> [Problem details]: Check each line below for the word "royal". Then give only how many lines have it.

[Start of section]

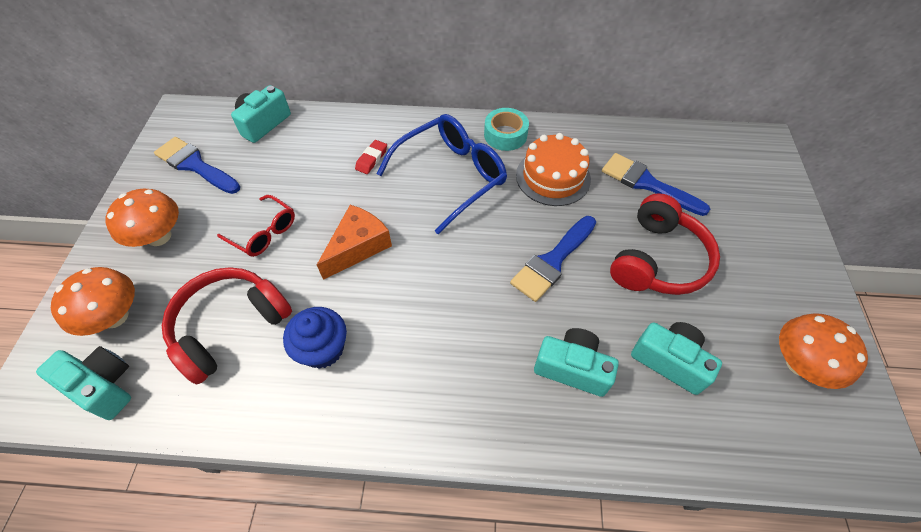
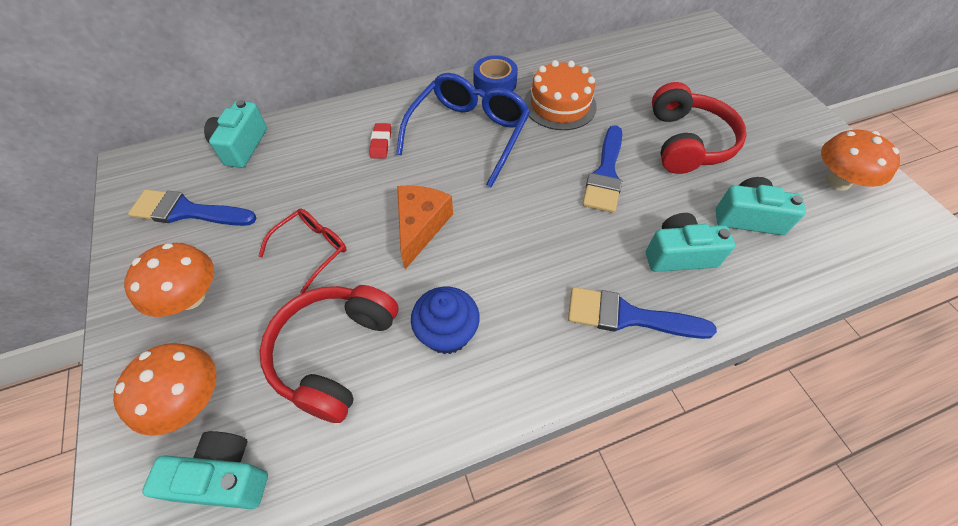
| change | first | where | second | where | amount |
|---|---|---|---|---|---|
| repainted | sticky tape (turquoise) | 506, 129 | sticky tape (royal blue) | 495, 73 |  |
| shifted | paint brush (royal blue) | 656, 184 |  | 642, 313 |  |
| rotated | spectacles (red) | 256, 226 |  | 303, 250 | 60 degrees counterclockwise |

[End of section]

> [Result of the exercise]: 2